WHAT IS BEING ASKED >> From the first entry to the last, restate everything word for word and exclude pictures.

TASK DATA >>

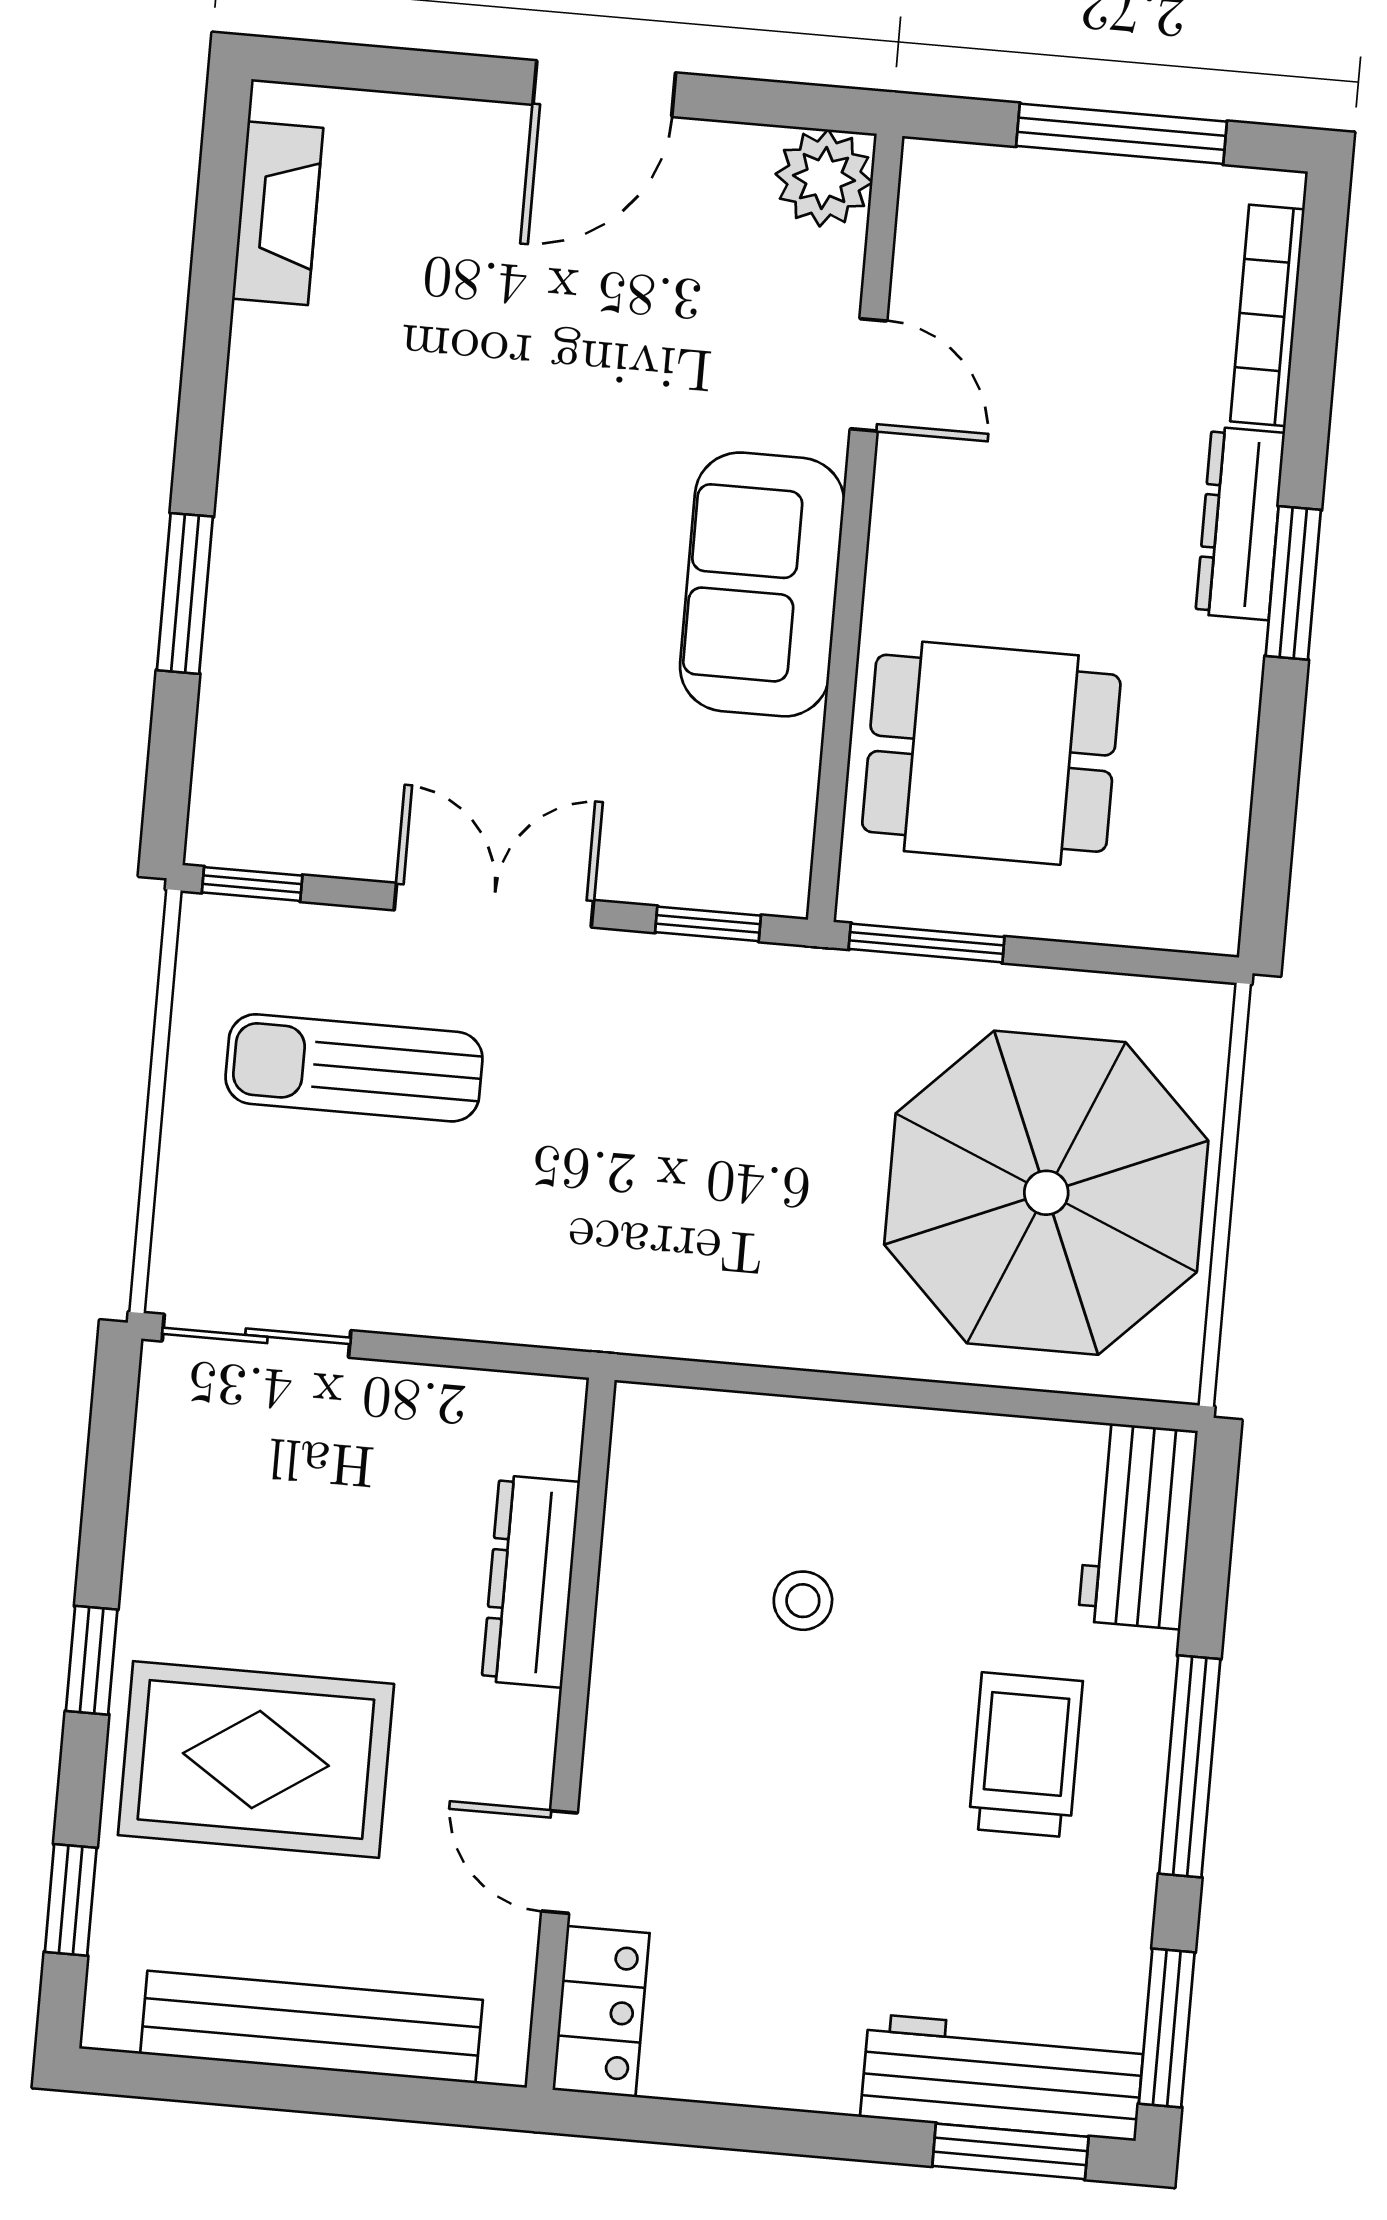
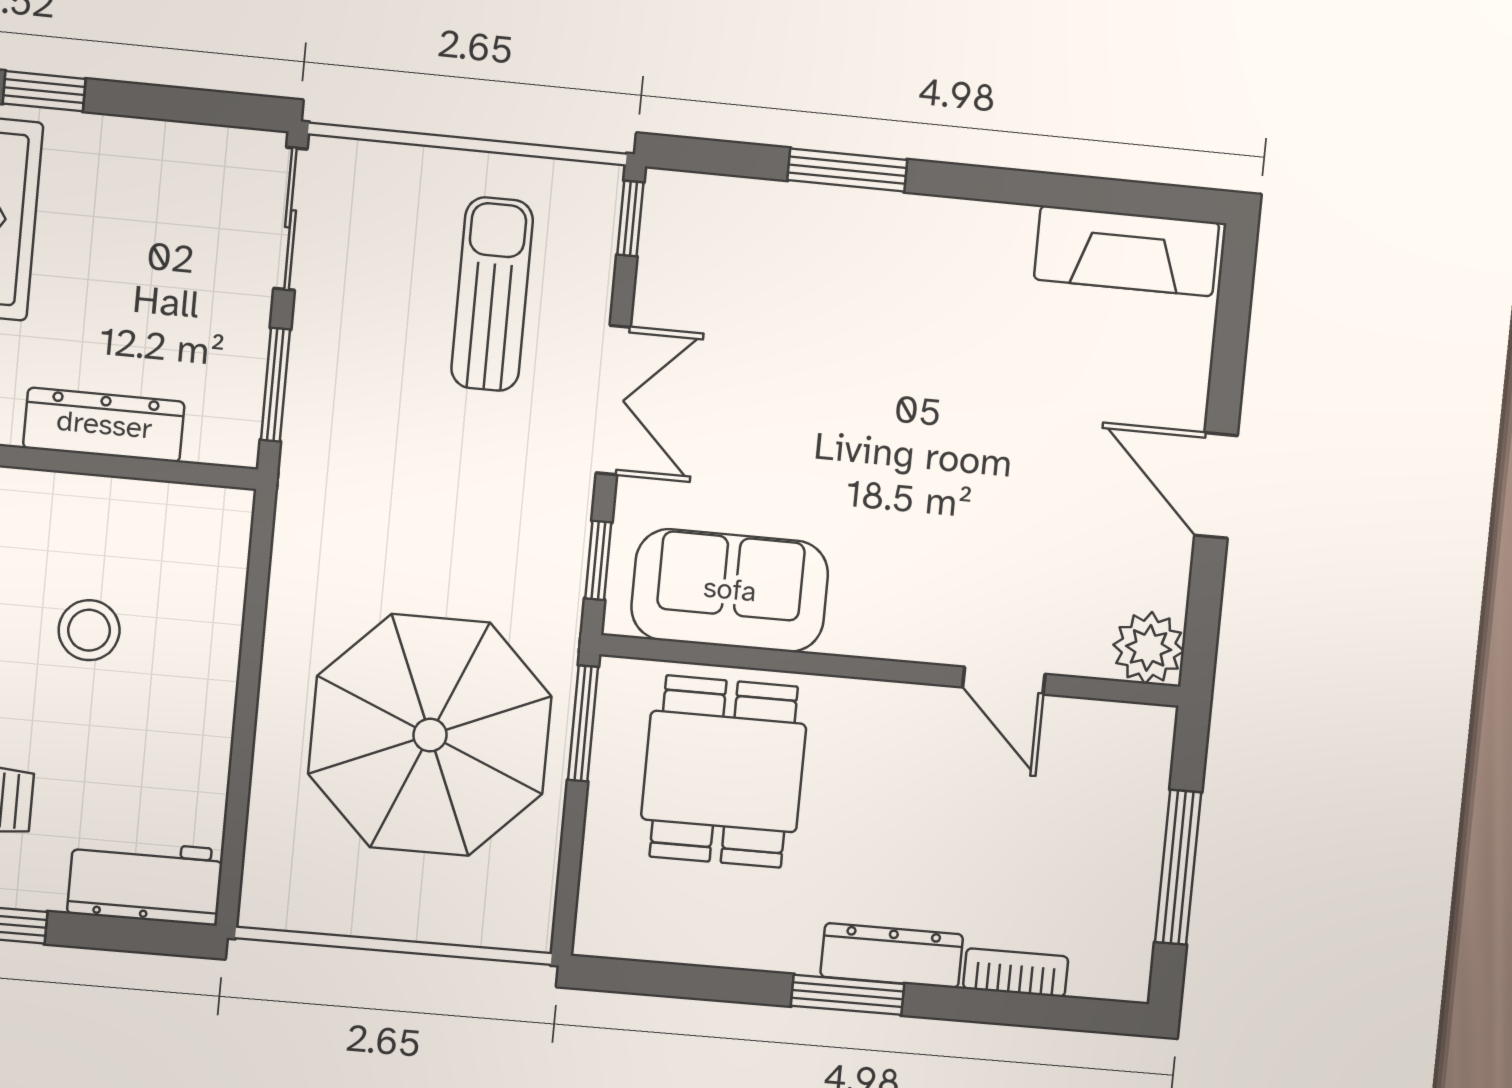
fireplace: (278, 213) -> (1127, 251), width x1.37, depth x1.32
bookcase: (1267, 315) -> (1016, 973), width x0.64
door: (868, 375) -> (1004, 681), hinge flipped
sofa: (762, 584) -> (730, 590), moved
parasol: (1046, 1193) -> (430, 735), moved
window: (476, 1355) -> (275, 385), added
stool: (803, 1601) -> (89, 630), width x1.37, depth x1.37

TASK OUTPUT >>
fireplace: (278, 213) -> (1127, 251), width x1.37, depth x1.32
bookcase: (1267, 315) -> (1016, 973), width x0.64
door: (868, 375) -> (1004, 681), hinge flipped
sofa: (762, 584) -> (730, 590), moved
parasol: (1046, 1193) -> (430, 735), moved
window: (476, 1355) -> (275, 385), added
stool: (803, 1601) -> (89, 630), width x1.37, depth x1.37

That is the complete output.